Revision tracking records
■ ■ ■ ■ ■ ■ ■
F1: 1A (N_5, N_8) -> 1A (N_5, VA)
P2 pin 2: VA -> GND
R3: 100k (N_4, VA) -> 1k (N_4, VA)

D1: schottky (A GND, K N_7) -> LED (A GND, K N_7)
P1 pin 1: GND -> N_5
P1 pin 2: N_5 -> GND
■ ■ ■ ■ ■ ■ ■
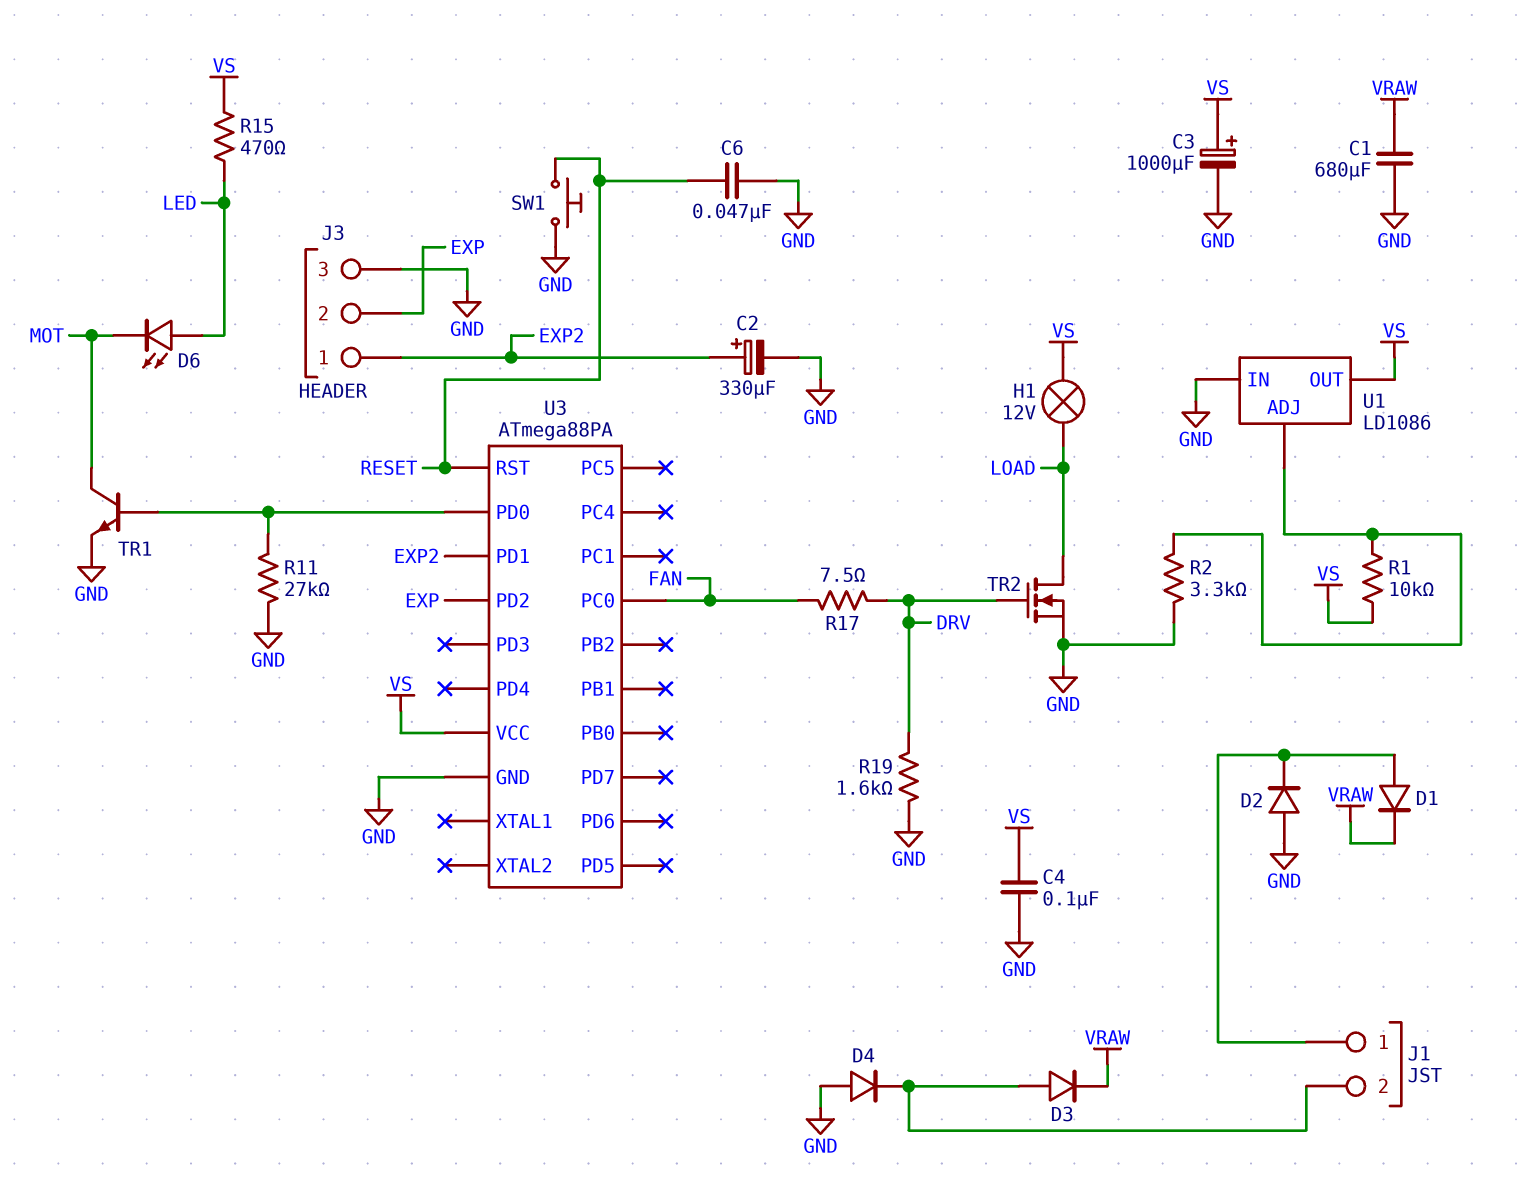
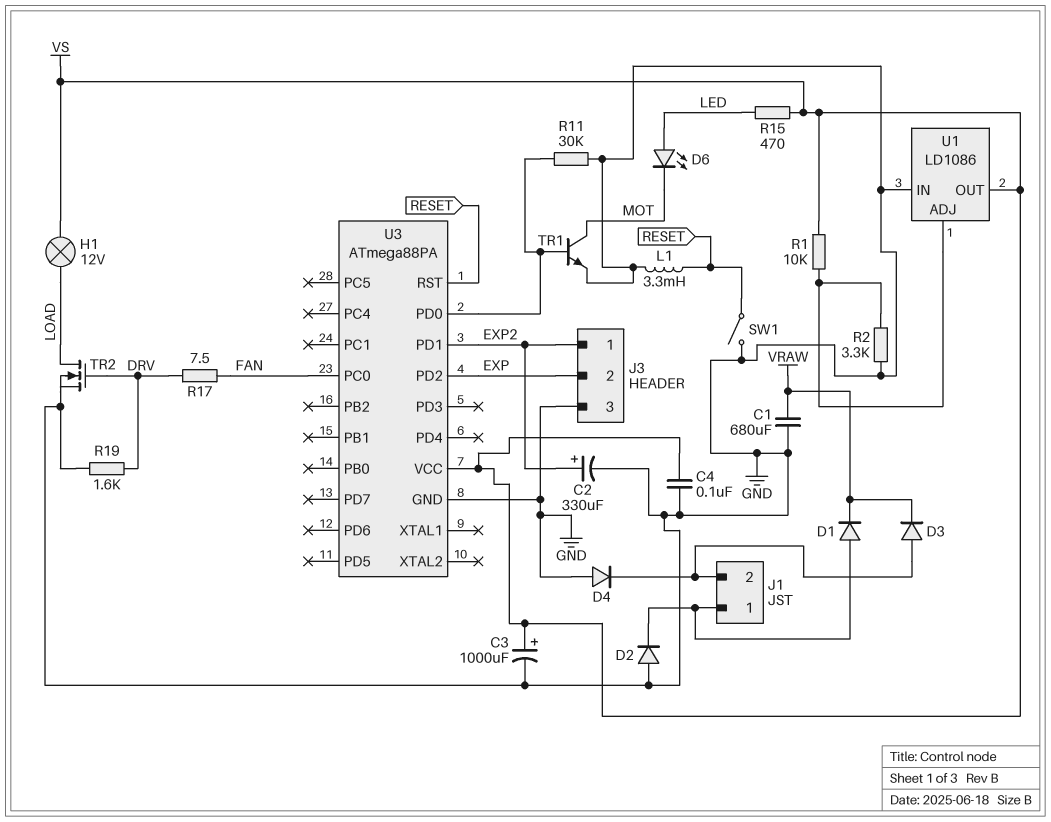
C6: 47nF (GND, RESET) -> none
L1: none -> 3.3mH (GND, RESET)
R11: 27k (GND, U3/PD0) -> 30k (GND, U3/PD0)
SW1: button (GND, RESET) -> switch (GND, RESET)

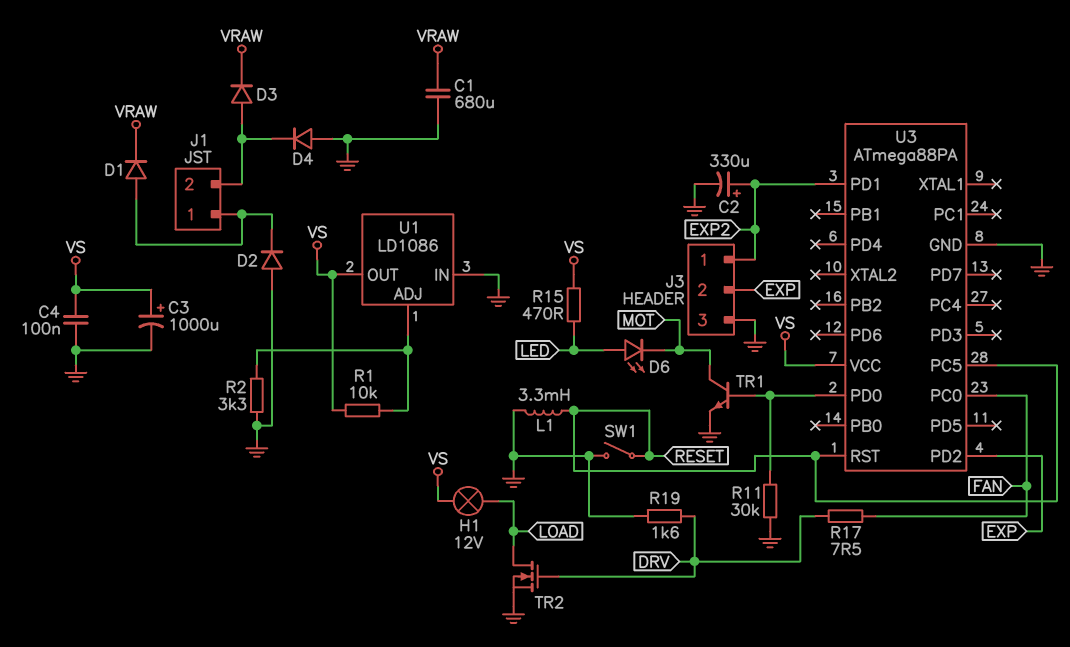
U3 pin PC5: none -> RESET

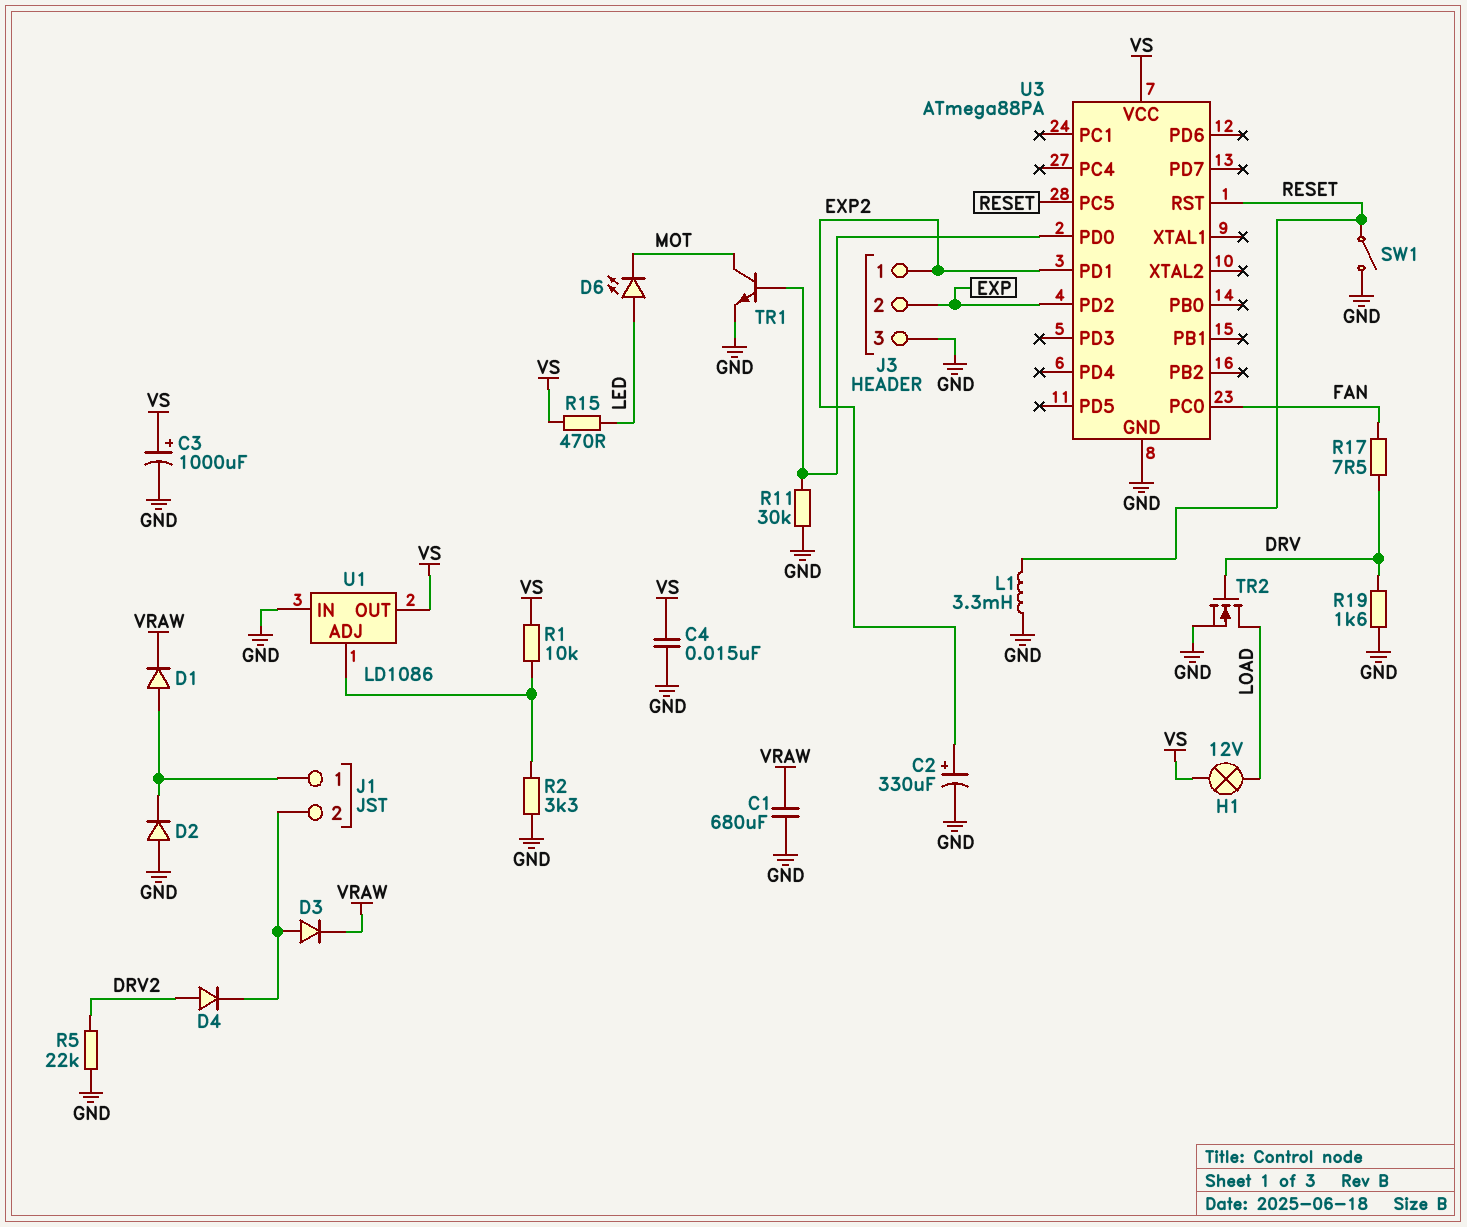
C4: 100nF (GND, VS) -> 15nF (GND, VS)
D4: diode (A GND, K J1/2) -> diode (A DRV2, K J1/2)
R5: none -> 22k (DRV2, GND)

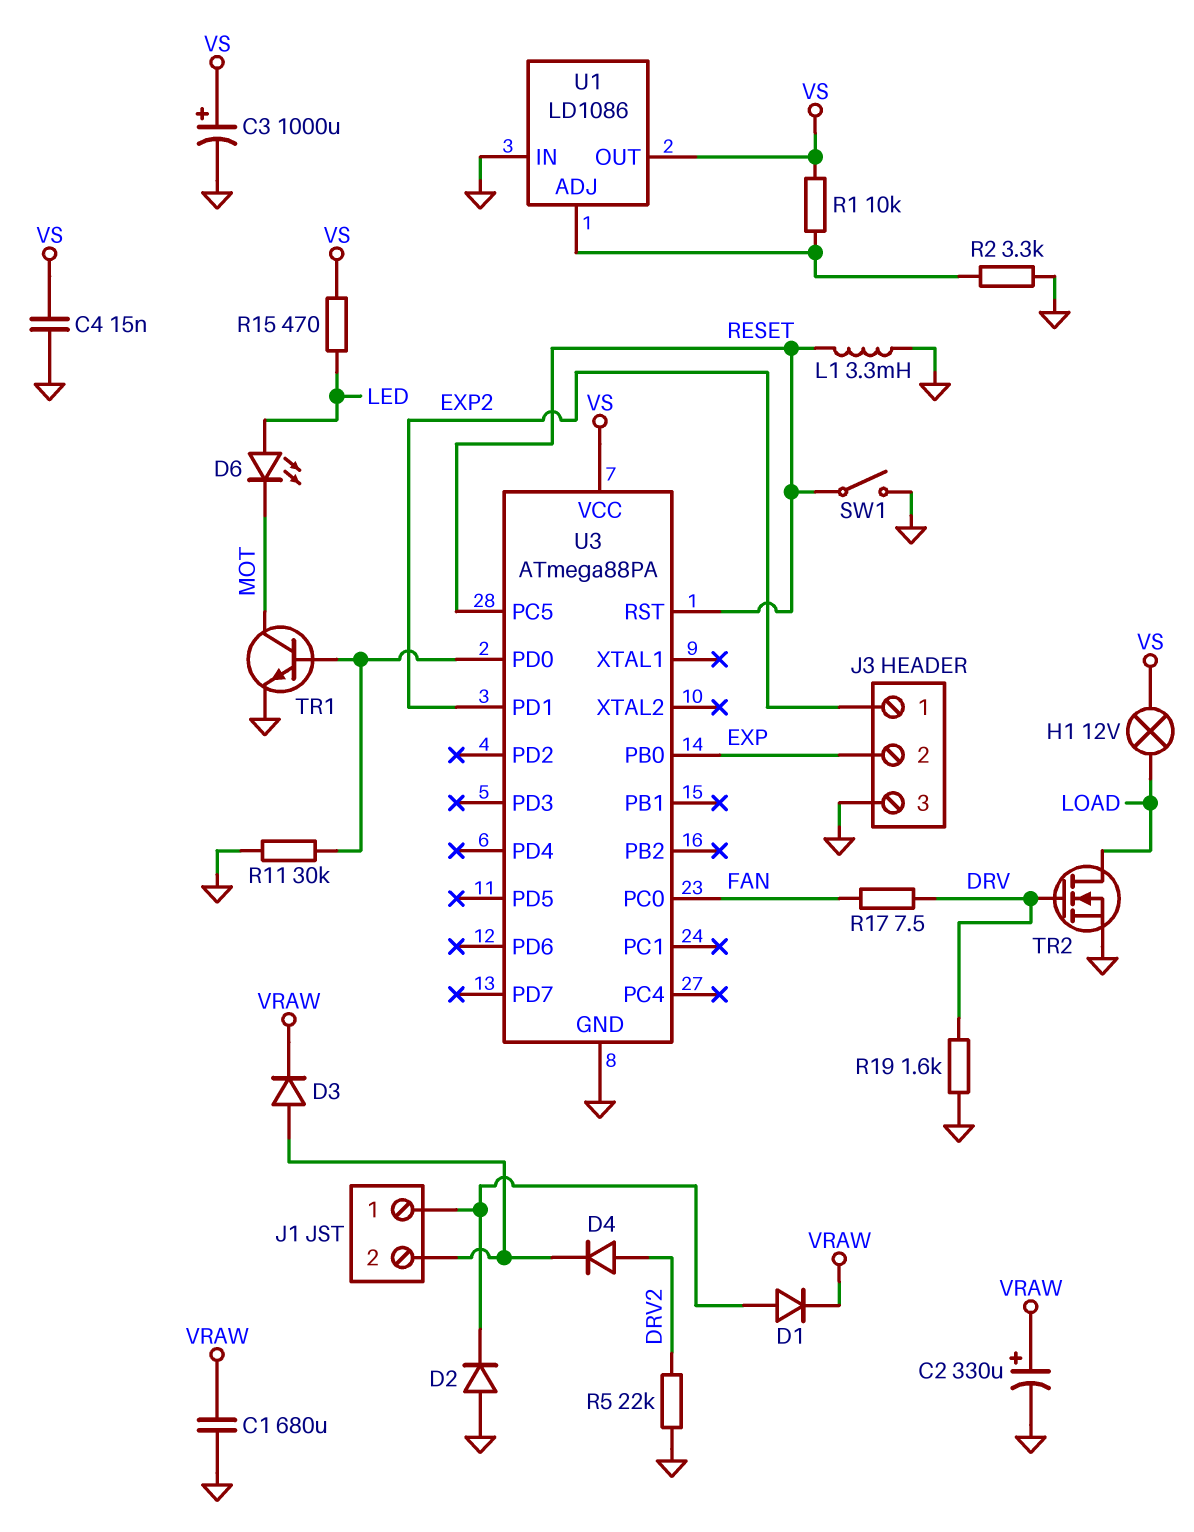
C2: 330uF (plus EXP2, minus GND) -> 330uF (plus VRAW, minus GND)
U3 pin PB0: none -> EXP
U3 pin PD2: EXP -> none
■ ■ ■ ■ ■ ■ ■
— ABOUT THIS EXERCISE —
Above this instruction are the records; retype exactly the lines from the one containing "F1: 1A (N_5, N_8) -> 1A (N_5, VA)" up to and including the one containing "P1 pin 2: N_5 -> GND".

— SOLUTION BELOW —
F1: 1A (N_5, N_8) -> 1A (N_5, VA)
P2 pin 2: VA -> GND
R3: 100k (N_4, VA) -> 1k (N_4, VA)

D1: schottky (A GND, K N_7) -> LED (A GND, K N_7)
P1 pin 1: GND -> N_5
P1 pin 2: N_5 -> GND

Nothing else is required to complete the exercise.